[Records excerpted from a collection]

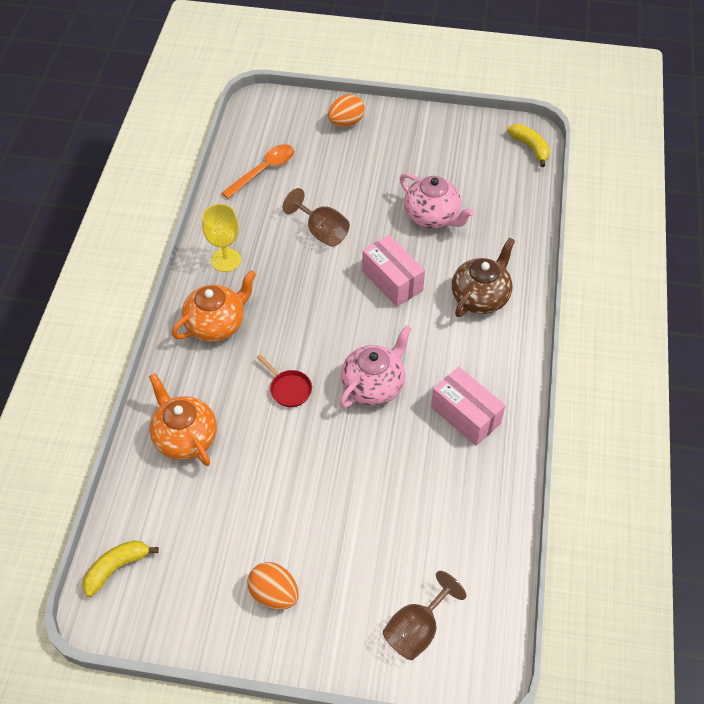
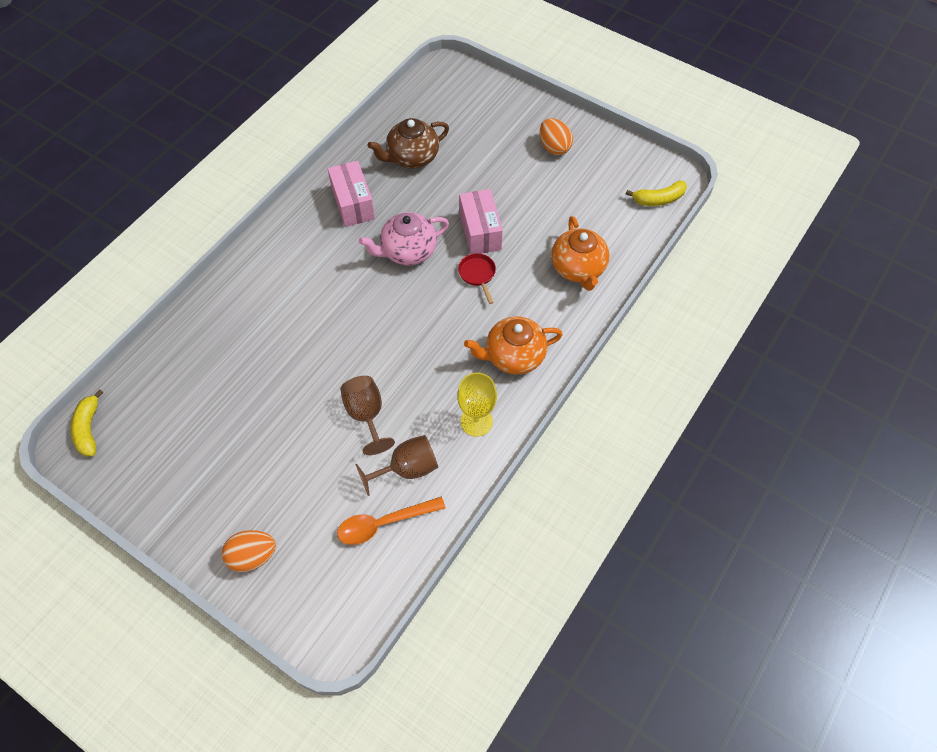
camera: 155 degrees left, 5 degrees up
pink box [362,235,425,307] -> pink box moved to [459,189,503,254]
brown goblet [383,571,466,660] -> brown goblet moved to [355,435,438,496]
pink teapot [400,173,474,228] -> none
brown teapot [452,238,515,317] -> brown teapot moved to [368,118,449,169]

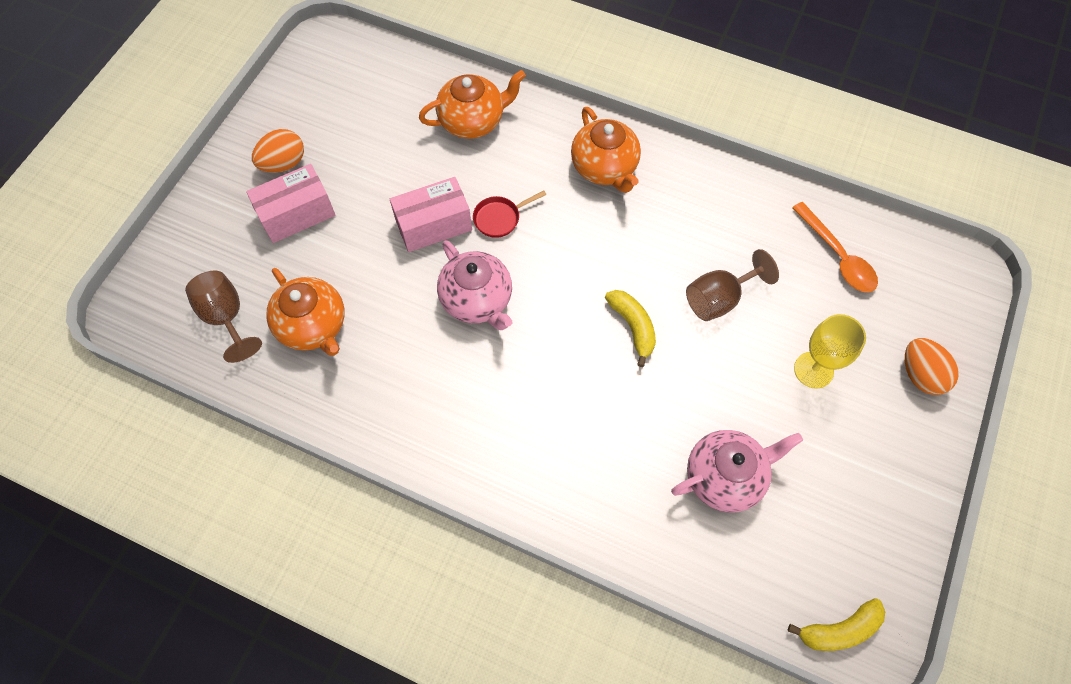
camera: 100 degrees left, 5 degrees up
pink box [328,161,375,227] -> pink box moved to [246,164,335,243]
brown goblet [355,435,438,496] -> brown goblet moved to [185,271,262,363]
brown teapot [368,118,449,169] -> orange teapot [266,268,345,356]
yellow goblet [457,373,497,437] -> yellow goblet moved to [794,314,866,389]
yellow banana [626,181,687,206] -> yellow banana moved to [605,290,656,367]
none -> pink teapot [671,430,803,513]

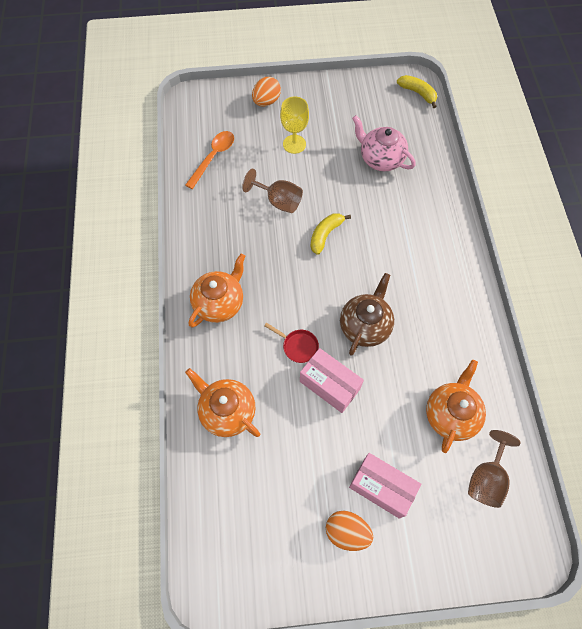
camera: 120 degrees left, 0 degrees up
pink teapot [437,240,512,330] -> brown teapot [340,273,394,356]

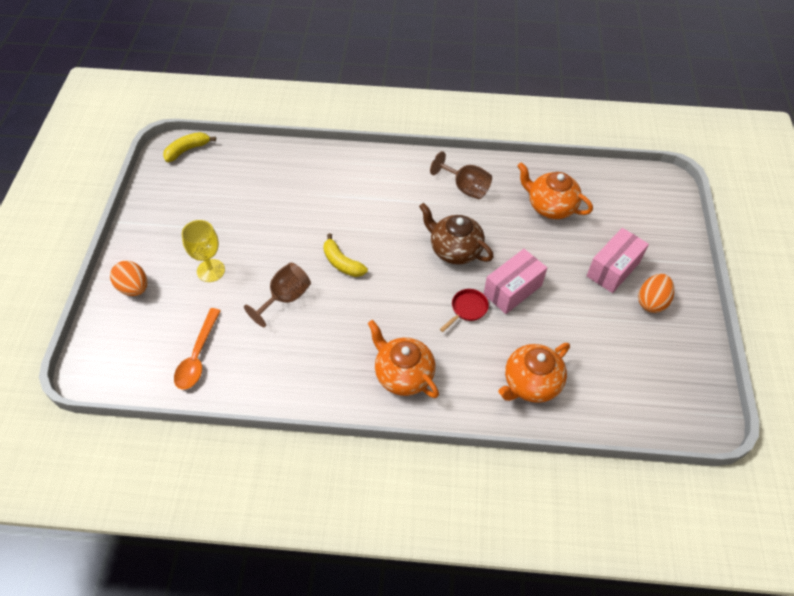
camera: 80 degrees left, 10 degrees down
orange spoon [185,131,234,189] -> orange spoon turned 120 degrees counterclockwise [174,308,221,390]
pink teapot [352,115,416,171] -> none
brown goblet [468,430,521,508] -> brown goblet moved to [430,151,492,199]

:: Your objective ::
From the records above, copy each line that contains the word "teapot".

:: Response for this exercise ::
pink teapot [400,173,474,228] -> none
brown teapot [452,238,515,317] -> brown teapot moved to [368,118,449,169]
brown teapot [368,118,449,169] -> orange teapot [266,268,345,356]
none -> pink teapot [671,430,803,513]
pink teapot [437,240,512,330] -> brown teapot [340,273,394,356]
pink teapot [352,115,416,171] -> none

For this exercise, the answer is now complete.